◆ INPUT FOR THIS TASK
□ □ □

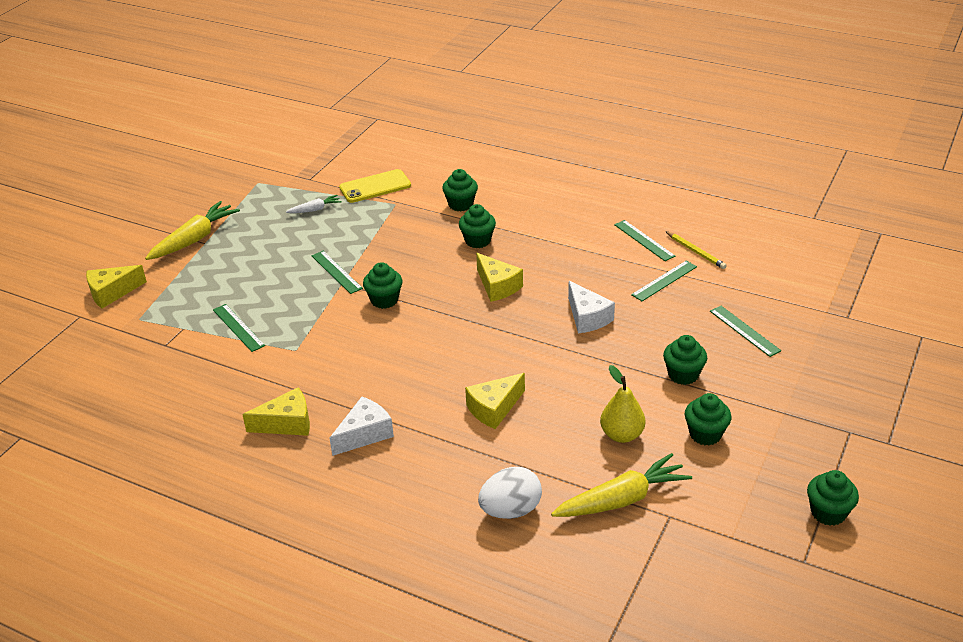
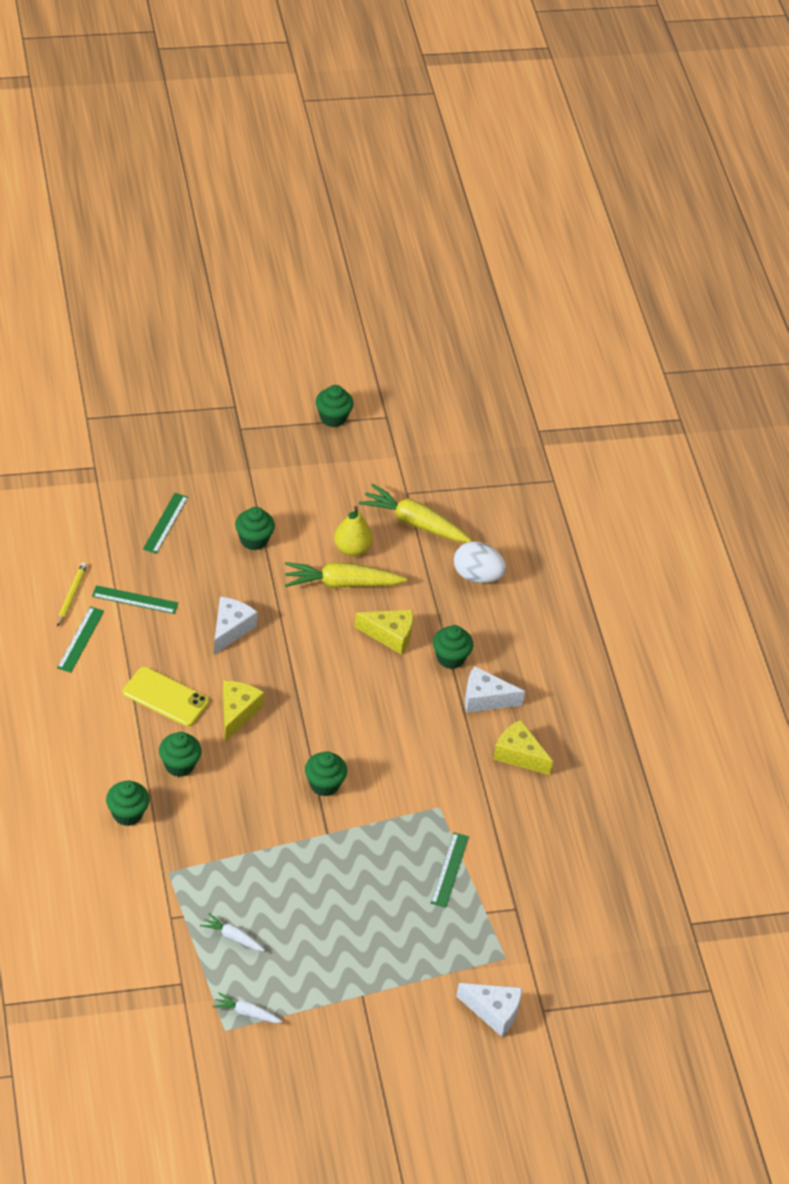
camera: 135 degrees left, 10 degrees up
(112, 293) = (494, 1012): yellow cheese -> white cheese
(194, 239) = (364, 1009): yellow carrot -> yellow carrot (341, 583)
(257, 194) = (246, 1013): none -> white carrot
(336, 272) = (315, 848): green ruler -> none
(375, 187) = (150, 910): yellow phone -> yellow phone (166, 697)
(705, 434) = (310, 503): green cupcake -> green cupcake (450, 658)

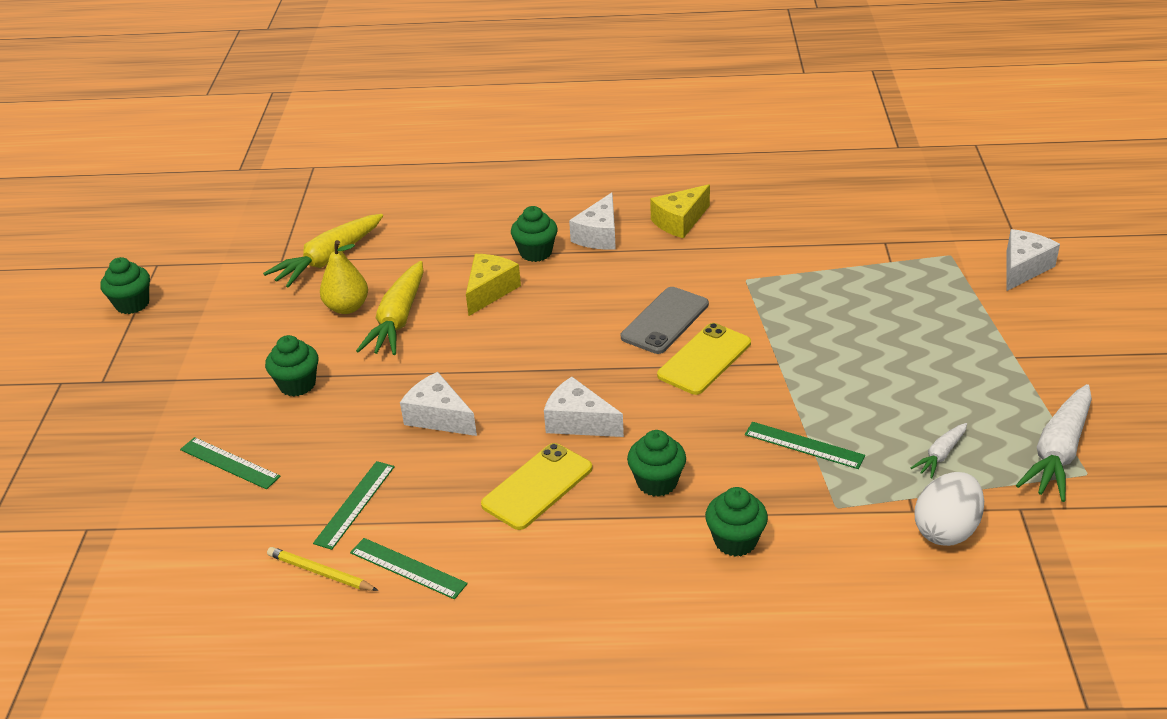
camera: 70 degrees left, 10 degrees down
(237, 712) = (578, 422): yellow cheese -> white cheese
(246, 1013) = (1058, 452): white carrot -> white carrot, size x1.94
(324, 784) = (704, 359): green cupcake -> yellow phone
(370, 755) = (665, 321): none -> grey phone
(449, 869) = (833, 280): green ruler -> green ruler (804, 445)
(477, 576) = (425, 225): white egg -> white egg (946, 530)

□ □ □

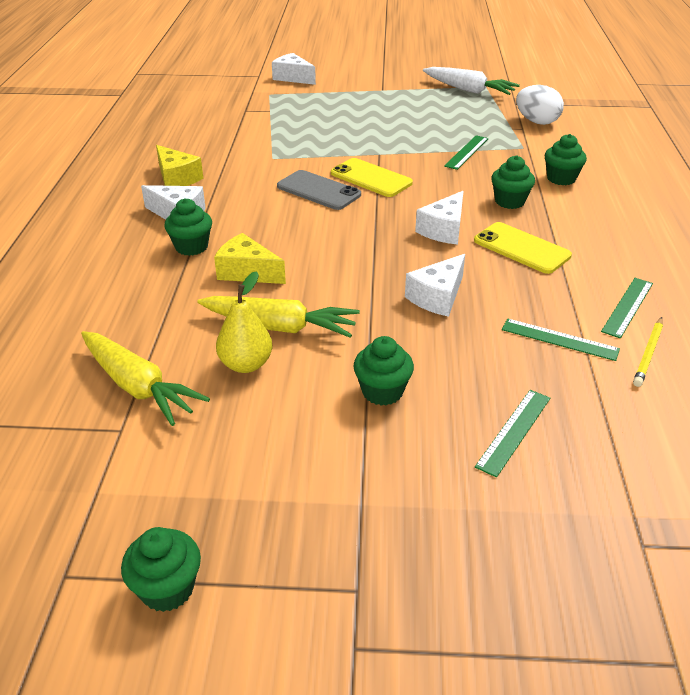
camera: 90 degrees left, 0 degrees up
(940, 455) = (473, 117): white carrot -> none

□ □ □

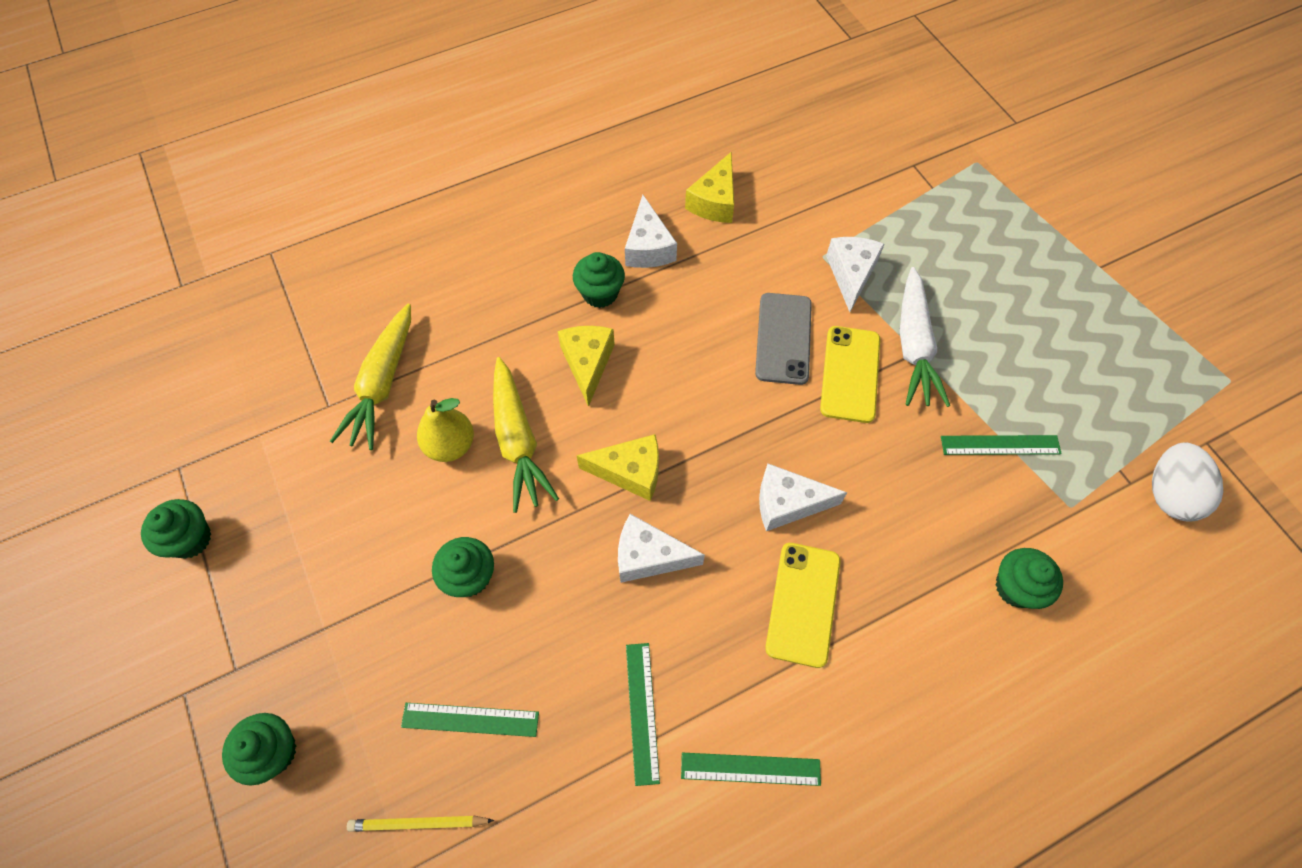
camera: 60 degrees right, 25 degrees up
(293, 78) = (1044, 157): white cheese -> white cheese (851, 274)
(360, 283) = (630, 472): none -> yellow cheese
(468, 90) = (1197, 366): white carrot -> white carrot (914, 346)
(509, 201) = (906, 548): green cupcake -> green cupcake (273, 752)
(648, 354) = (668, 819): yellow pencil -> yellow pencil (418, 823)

□ □ □

◆ ACTIVITY
Counting the lines of the material that hold the string "green", state the total and nothing besides.

◆ RESPONSE TO THE TASK
5